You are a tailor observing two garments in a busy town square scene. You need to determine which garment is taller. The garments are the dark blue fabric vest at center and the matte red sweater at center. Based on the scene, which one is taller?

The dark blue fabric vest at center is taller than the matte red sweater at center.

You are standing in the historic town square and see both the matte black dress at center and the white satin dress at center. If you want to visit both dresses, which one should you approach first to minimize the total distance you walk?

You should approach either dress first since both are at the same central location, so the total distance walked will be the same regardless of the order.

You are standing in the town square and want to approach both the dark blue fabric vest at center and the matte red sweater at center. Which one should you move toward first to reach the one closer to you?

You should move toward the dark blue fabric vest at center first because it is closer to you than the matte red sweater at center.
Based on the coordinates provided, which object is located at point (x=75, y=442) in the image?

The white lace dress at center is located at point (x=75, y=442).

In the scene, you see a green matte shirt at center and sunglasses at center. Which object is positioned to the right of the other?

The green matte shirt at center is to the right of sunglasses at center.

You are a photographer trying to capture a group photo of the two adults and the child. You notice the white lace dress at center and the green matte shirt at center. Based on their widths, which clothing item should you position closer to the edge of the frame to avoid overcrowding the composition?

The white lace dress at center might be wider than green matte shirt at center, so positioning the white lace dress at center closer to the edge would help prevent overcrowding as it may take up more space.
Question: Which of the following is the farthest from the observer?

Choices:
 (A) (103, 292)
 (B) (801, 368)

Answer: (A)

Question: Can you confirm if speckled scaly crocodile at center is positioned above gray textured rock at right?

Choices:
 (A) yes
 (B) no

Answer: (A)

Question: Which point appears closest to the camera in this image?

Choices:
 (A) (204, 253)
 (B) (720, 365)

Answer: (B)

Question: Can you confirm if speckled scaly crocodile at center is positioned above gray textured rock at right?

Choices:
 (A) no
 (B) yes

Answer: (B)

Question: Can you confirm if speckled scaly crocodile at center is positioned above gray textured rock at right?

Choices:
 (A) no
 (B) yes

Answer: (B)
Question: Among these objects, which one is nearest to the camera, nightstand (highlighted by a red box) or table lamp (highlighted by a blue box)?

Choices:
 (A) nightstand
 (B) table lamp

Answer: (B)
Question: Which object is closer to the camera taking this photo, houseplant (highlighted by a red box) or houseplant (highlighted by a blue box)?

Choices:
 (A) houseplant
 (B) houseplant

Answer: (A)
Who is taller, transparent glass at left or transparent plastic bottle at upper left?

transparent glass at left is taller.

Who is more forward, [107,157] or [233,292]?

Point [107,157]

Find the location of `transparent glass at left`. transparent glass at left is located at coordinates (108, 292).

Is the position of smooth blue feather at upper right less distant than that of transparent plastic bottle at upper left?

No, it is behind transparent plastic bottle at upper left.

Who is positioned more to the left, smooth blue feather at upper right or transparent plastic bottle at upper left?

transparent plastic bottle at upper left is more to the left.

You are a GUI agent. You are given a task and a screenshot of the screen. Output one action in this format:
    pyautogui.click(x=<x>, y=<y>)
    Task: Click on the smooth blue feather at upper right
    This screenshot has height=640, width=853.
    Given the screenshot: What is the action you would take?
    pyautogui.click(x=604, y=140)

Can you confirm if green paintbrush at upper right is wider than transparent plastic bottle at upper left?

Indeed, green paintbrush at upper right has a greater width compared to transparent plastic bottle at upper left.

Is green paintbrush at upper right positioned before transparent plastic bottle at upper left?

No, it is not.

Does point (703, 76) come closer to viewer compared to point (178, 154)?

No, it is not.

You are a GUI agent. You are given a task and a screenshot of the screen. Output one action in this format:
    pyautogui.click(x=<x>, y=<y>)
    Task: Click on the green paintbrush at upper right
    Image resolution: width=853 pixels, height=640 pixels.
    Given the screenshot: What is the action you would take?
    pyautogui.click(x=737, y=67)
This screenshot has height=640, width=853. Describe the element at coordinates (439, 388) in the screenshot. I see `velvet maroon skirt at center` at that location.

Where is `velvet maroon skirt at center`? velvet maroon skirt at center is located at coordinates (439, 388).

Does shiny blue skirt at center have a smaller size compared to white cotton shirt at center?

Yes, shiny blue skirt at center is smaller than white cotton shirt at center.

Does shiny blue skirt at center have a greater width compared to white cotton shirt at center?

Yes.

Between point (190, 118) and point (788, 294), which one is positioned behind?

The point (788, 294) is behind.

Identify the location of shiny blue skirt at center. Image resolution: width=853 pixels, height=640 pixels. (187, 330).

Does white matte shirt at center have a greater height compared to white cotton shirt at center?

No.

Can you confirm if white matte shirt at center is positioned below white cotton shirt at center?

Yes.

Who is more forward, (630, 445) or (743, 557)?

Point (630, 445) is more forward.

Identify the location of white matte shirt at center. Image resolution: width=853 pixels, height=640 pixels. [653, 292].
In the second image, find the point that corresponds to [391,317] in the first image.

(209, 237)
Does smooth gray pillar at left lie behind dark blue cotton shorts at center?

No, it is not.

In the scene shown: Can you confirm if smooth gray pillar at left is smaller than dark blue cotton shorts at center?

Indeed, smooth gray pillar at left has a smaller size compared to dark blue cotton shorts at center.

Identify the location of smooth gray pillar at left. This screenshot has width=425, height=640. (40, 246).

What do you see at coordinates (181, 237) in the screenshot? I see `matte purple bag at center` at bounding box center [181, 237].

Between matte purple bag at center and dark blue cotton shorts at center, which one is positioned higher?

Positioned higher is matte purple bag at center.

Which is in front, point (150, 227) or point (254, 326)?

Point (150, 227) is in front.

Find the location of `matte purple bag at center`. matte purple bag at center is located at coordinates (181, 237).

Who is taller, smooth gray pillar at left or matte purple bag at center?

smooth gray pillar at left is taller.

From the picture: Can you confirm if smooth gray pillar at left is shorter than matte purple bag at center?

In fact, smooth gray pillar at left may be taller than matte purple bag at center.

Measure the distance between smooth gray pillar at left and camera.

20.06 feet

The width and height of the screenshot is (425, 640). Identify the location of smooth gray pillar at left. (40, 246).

= Task prompt =
Please rewrite the data above as a numbered list, from its first line through the line containing "You should approach", inclusive, leaving out blank lines.

= Solution for this exercise =
1. You are a tailor observing two garments in a busy town square scene. You need to determine which garment is taller. The garments are the dark blue fabric vest at center and the matte red sweater at center. Based on the scene, which one is taller?
2. The dark blue fabric vest at center is taller than the matte red sweater at center.
3. You are standing in the historic town square and see both the matte black dress at center and the white satin dress at center. If you want to visit both dresses, which one should you approach first to minimize the total distance you walk?
4. You should approach either dress first since both are at the same central location, so the total distance walked will be the same regardless of the order.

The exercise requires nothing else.